WRITTEN TASK – In the entries below, copy out word for word every line from the one containing "yellow cross: moved 5" through the one containing "brown L-shape: rotated 140 degrees clockwise", including both of those lines. Leave the pictures out of your answer.

==== MATERIAL PROVIDED

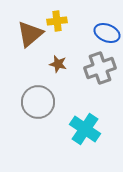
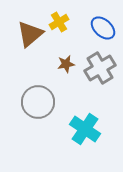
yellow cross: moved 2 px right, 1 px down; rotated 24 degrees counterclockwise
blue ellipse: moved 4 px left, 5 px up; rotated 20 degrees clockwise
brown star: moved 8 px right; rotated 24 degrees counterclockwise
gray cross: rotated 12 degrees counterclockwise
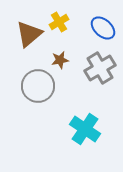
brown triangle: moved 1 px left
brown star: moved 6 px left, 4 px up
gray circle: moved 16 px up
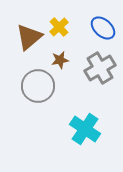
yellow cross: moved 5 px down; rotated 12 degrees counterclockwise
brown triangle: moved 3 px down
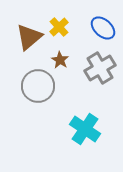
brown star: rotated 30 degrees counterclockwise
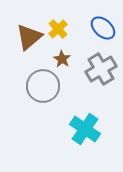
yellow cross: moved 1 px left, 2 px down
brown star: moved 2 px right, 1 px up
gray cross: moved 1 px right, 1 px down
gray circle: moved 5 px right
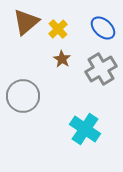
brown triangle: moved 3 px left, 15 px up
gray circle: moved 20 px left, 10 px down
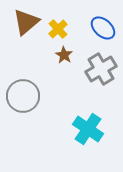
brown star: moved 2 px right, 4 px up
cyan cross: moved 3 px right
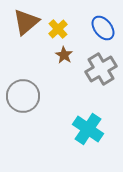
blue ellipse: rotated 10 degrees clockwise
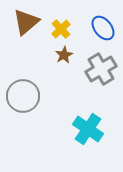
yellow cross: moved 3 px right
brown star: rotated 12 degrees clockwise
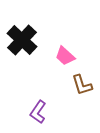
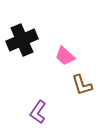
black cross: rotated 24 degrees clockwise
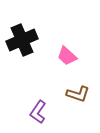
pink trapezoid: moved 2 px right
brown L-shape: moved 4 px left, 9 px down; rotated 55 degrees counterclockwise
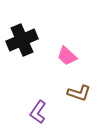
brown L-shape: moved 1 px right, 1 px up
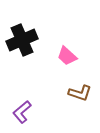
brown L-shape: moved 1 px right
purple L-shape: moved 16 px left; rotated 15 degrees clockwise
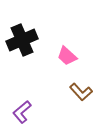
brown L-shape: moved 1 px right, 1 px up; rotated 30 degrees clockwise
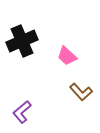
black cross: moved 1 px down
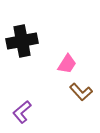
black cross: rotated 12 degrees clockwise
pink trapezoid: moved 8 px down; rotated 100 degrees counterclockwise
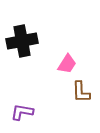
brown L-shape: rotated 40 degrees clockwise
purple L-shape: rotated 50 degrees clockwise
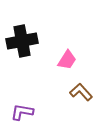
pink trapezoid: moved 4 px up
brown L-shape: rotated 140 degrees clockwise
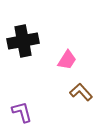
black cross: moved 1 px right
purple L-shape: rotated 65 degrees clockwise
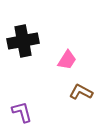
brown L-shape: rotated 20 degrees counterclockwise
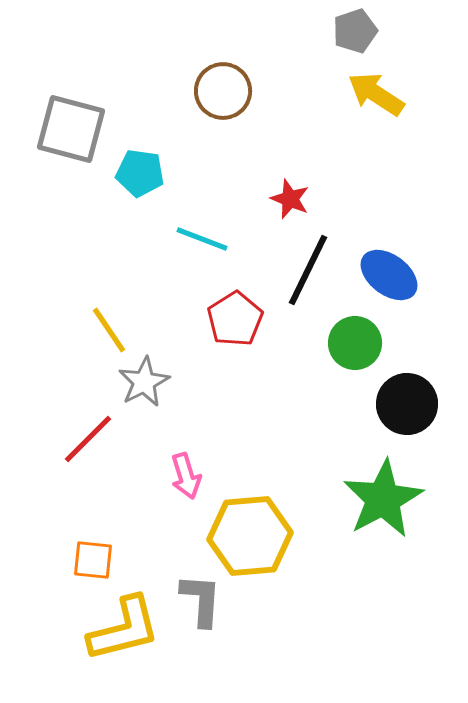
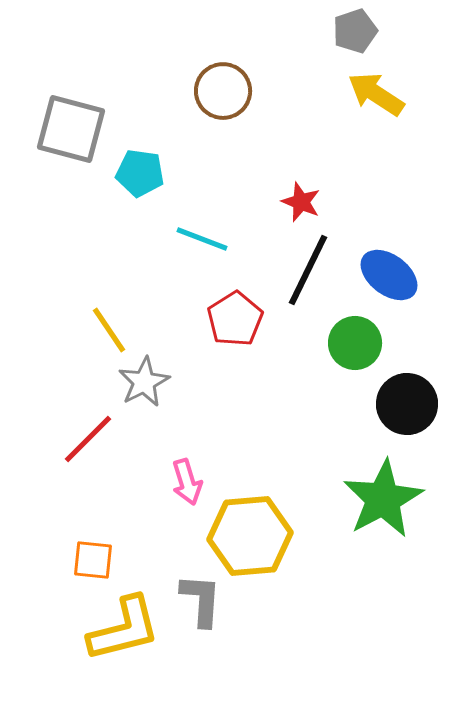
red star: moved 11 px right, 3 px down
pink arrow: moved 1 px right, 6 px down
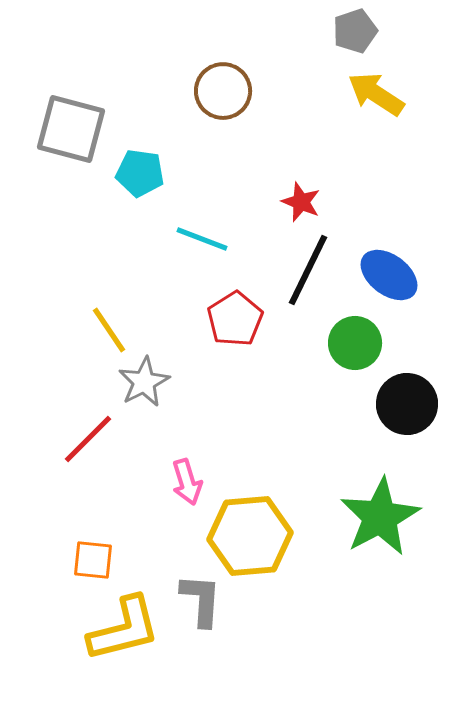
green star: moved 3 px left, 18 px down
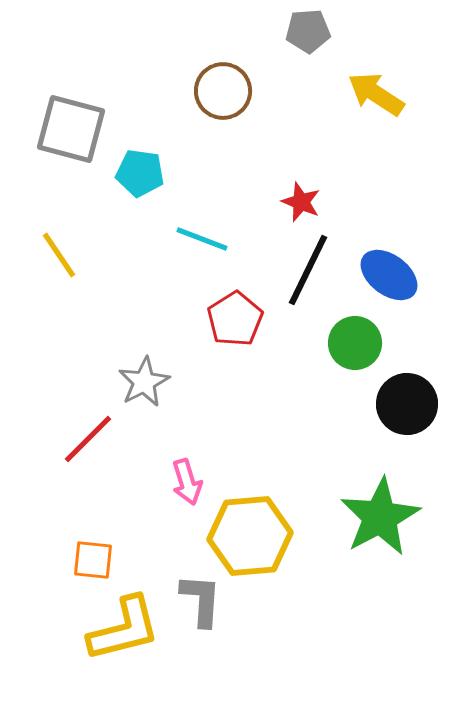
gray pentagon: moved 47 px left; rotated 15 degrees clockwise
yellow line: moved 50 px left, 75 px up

========
==== MATERIAL PROVIDED

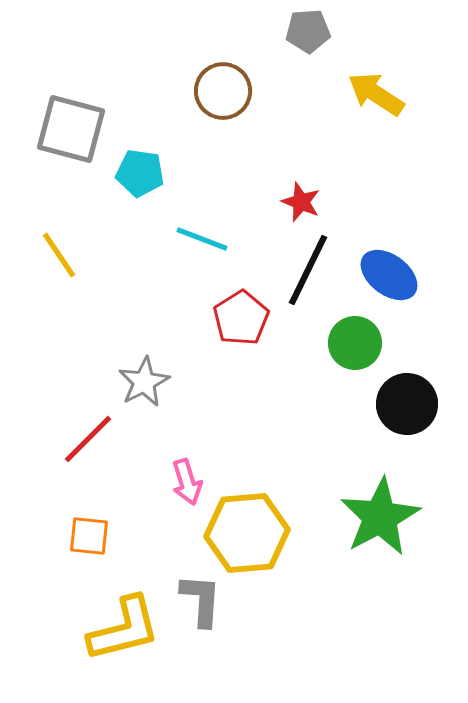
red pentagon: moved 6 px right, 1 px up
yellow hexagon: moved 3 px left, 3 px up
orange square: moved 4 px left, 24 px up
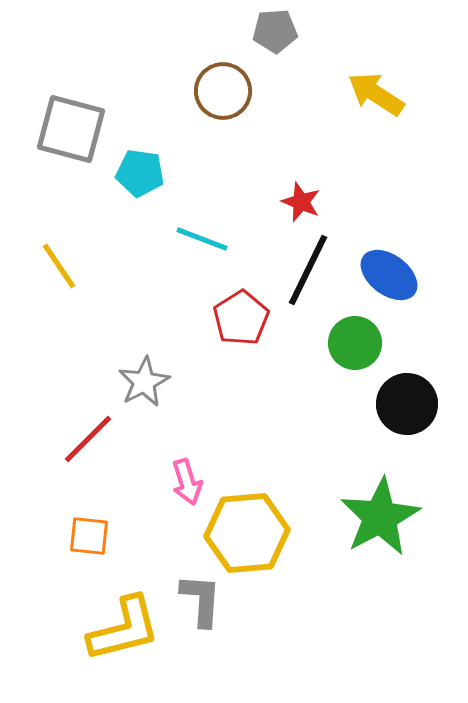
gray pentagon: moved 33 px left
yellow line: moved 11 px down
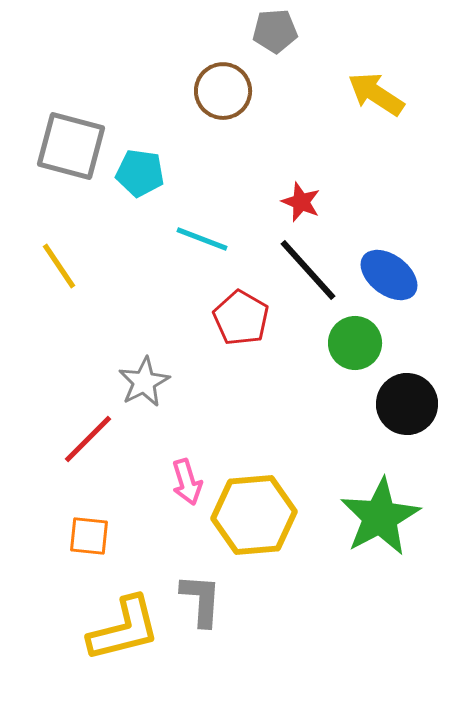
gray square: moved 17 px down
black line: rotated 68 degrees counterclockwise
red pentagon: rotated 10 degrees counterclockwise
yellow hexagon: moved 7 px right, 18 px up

========

ANSWER BELOW –
yellow cross: moved 5 px down; rotated 12 degrees counterclockwise
brown triangle: moved 3 px down
brown star: rotated 30 degrees counterclockwise
yellow cross: moved 1 px left, 2 px down
brown star: moved 2 px right, 1 px up
gray cross: moved 1 px right, 1 px down
gray circle: moved 5 px right
brown triangle: moved 3 px left, 15 px up
gray circle: moved 20 px left, 10 px down
brown star: moved 2 px right, 4 px up
cyan cross: moved 3 px right
blue ellipse: rotated 10 degrees clockwise
yellow cross: moved 3 px right
brown star: rotated 12 degrees clockwise
black cross: rotated 24 degrees clockwise
pink trapezoid: moved 2 px right
brown L-shape: moved 4 px left, 9 px down; rotated 55 degrees counterclockwise
brown L-shape: moved 1 px right, 1 px up
brown L-shape: moved 1 px right
purple L-shape: moved 16 px left; rotated 15 degrees clockwise
brown L-shape: moved 1 px right, 1 px up; rotated 30 degrees clockwise
black cross: moved 1 px down
black cross: rotated 12 degrees clockwise
pink trapezoid: moved 8 px down; rotated 100 degrees counterclockwise
brown L-shape: rotated 40 degrees clockwise
purple L-shape: rotated 50 degrees clockwise
pink trapezoid: moved 4 px up
brown L-shape: rotated 140 degrees clockwise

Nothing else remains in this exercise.